WHAT NEEDS TO BE DONE:
Make an exact copy of the entries that come next.

Segment Start: DATA TO EXAMINE

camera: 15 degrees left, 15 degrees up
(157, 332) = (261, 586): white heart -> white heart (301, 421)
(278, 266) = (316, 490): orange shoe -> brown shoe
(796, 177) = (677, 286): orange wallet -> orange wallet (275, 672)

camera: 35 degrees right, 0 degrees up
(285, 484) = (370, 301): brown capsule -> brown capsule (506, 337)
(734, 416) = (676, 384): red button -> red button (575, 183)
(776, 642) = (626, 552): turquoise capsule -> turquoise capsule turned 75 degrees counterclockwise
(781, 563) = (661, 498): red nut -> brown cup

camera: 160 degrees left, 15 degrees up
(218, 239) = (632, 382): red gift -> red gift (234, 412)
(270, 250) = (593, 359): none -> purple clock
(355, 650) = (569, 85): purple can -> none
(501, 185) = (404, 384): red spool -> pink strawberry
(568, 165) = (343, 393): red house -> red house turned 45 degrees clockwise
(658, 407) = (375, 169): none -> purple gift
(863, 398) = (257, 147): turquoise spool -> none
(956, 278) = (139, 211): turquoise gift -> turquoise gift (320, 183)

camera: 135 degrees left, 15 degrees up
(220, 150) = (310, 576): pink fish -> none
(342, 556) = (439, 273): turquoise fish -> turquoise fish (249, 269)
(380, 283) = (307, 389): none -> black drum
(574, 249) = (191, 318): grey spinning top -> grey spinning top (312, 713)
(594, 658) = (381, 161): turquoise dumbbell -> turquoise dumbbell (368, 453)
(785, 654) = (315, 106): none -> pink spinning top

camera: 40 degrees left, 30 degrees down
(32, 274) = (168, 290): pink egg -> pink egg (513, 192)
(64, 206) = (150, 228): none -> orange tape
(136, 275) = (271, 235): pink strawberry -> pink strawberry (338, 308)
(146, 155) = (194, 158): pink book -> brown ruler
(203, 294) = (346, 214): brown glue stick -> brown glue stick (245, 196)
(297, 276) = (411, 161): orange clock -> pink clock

Segment End: DATA TO EXAMINE

ANSWER TO THE PROBLEM:
camera: 15 degrees left, 15 degrees up
(157, 332) = (261, 586): white heart -> white heart (301, 421)
(278, 266) = (316, 490): orange shoe -> brown shoe
(796, 177) = (677, 286): orange wallet -> orange wallet (275, 672)

camera: 35 degrees right, 0 degrees up
(285, 484) = (370, 301): brown capsule -> brown capsule (506, 337)
(734, 416) = (676, 384): red button -> red button (575, 183)
(776, 642) = (626, 552): turquoise capsule -> turquoise capsule turned 75 degrees counterclockwise
(781, 563) = (661, 498): red nut -> brown cup

camera: 160 degrees left, 15 degrees up
(218, 239) = (632, 382): red gift -> red gift (234, 412)
(270, 250) = (593, 359): none -> purple clock
(355, 650) = (569, 85): purple can -> none
(501, 185) = (404, 384): red spool -> pink strawberry
(568, 165) = (343, 393): red house -> red house turned 45 degrees clockwise
(658, 407) = (375, 169): none -> purple gift
(863, 398) = (257, 147): turquoise spool -> none
(956, 278) = (139, 211): turquoise gift -> turquoise gift (320, 183)

camera: 135 degrees left, 15 degrees up
(220, 150) = (310, 576): pink fish -> none
(342, 556) = (439, 273): turquoise fish -> turquoise fish (249, 269)
(380, 283) = (307, 389): none -> black drum
(574, 249) = (191, 318): grey spinning top -> grey spinning top (312, 713)
(594, 658) = (381, 161): turquoise dumbbell -> turquoise dumbbell (368, 453)
(785, 654) = (315, 106): none -> pink spinning top

camera: 40 degrees left, 30 degrees down
(32, 274) = (168, 290): pink egg -> pink egg (513, 192)
(64, 206) = (150, 228): none -> orange tape
(136, 275) = (271, 235): pink strawberry -> pink strawberry (338, 308)
(146, 155) = (194, 158): pink book -> brown ruler
(203, 294) = (346, 214): brown glue stick -> brown glue stick (245, 196)
(297, 276) = (411, 161): orange clock -> pink clock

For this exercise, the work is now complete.